Directions for this task:
For the data below, count the lines that have the string "star" and state that number by itself.

Source records:
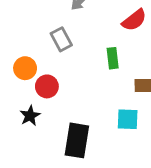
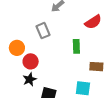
black star: (30, 116) -> (30, 79), moved

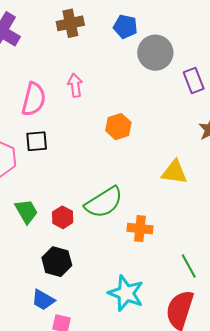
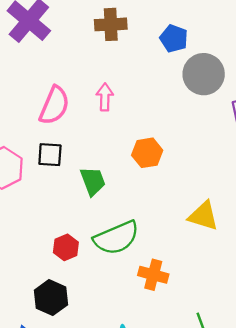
green trapezoid: (26, 211) -> (93, 181), moved

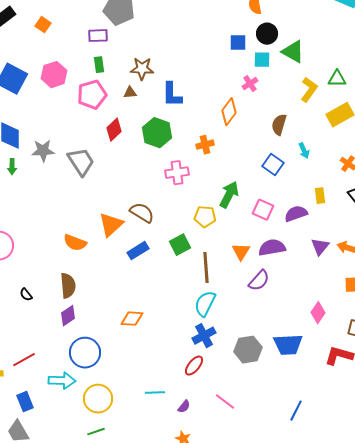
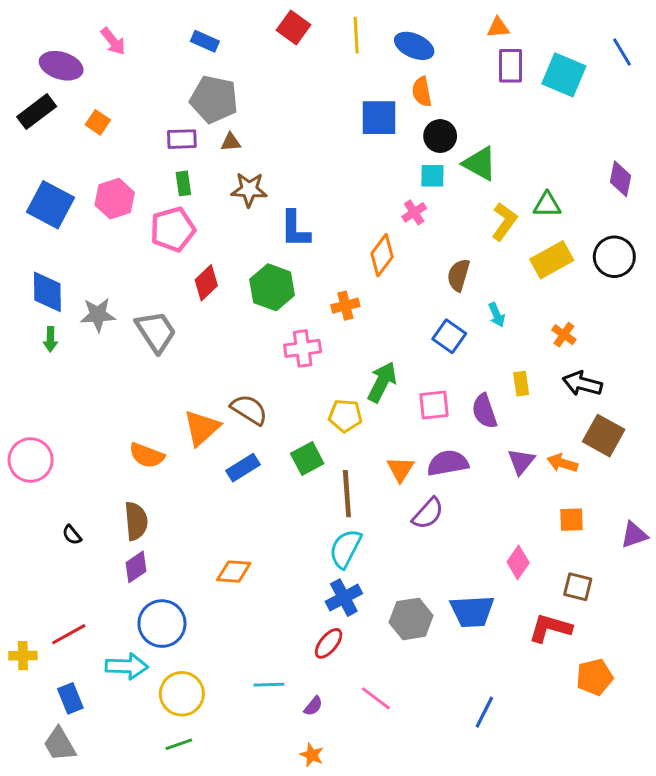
blue square: (238, 43) -> (379, 118), moved, size x1.5
brown triangle: (130, 93) -> (231, 142), moved
pink square: (263, 210) -> (434, 405), turned -30
purple semicircle: (296, 214) -> (484, 411), turned -90

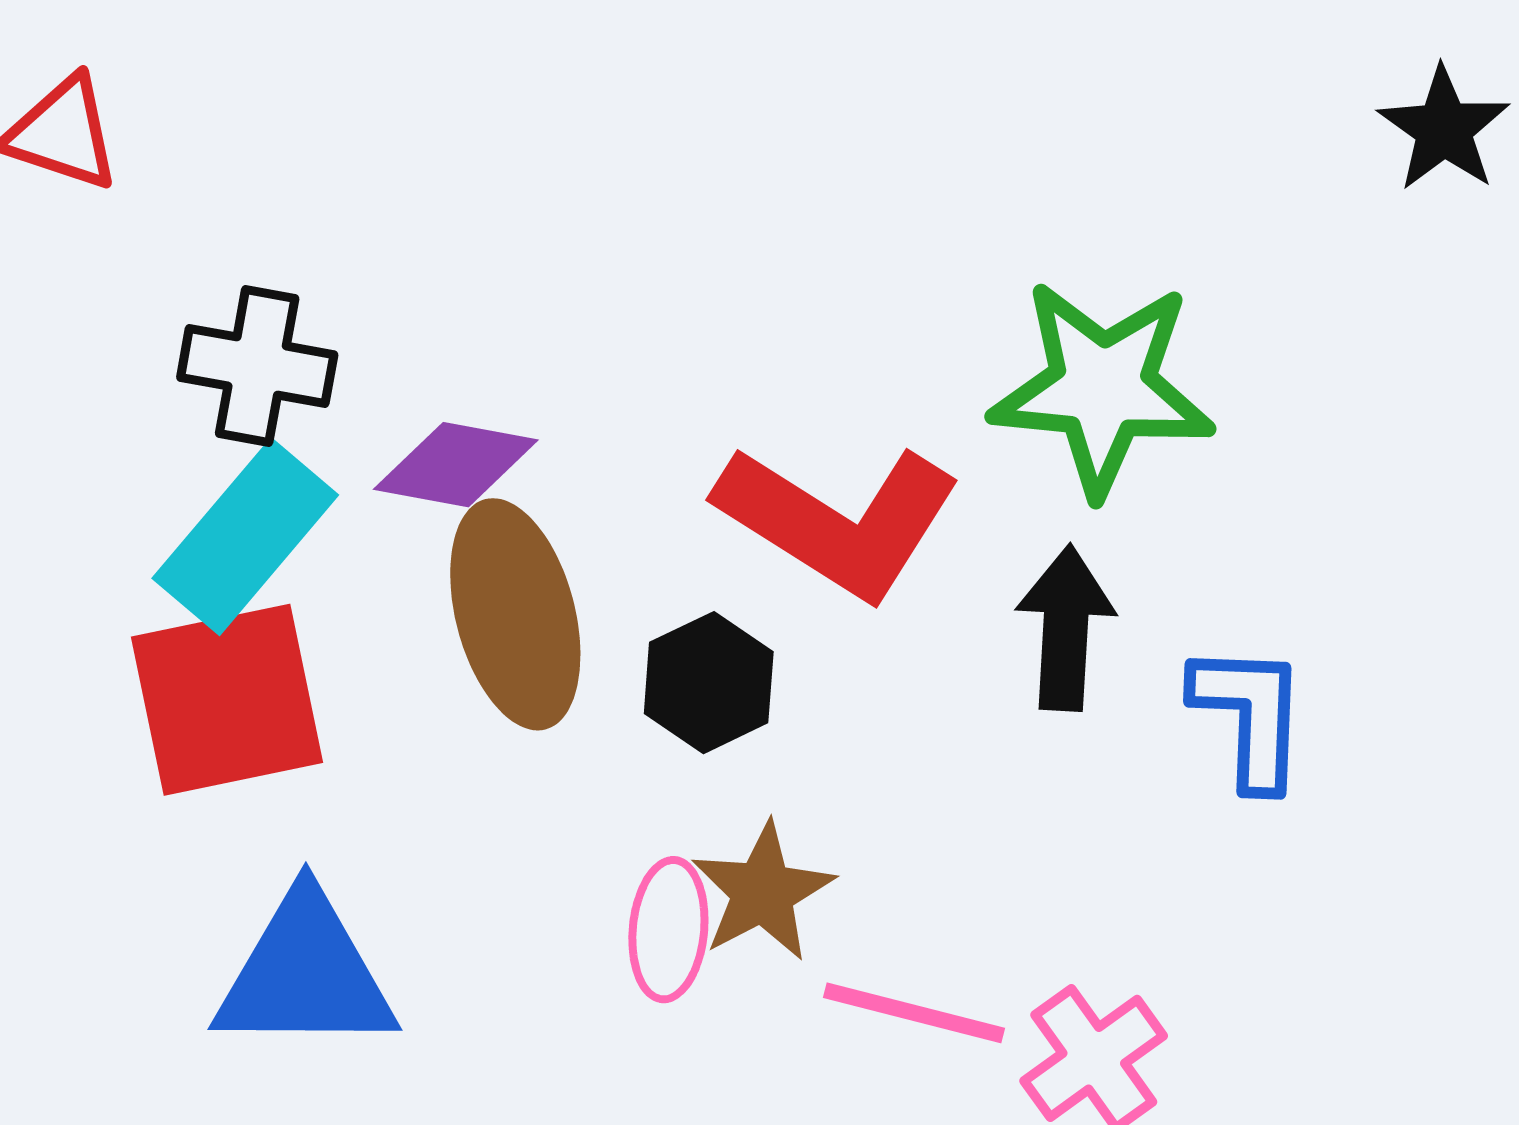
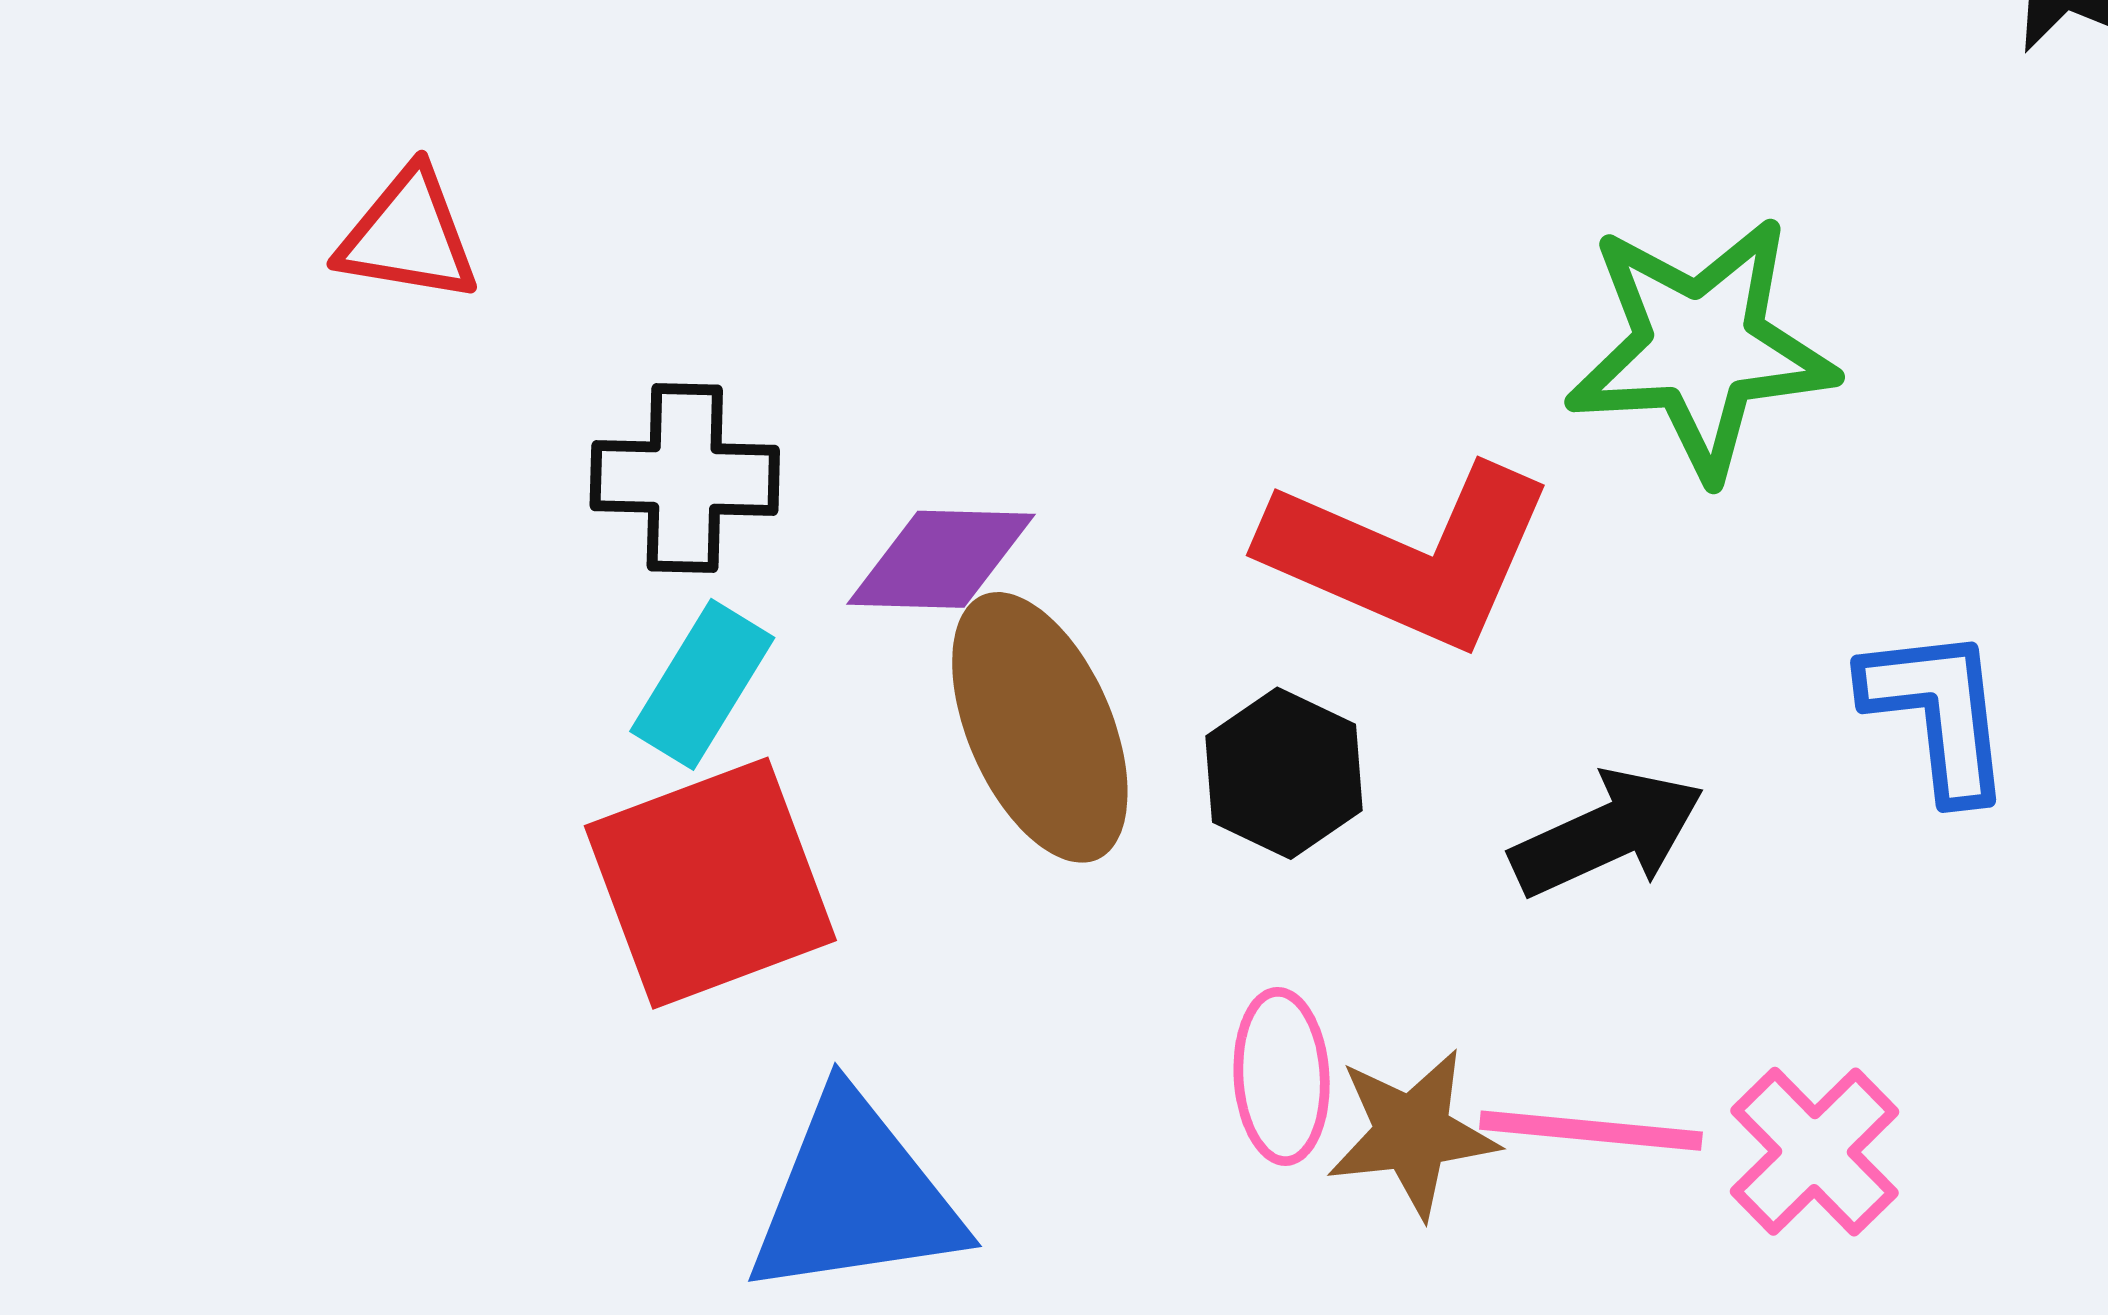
cyan rectangle: (245, 537) -> (702, 684), size x0.7
black arrow: (1065, 628) -> (1607, 833), moved, turned 71
brown star: (763, 892) -> (1412, 1133), moved, turned 30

Written response:
2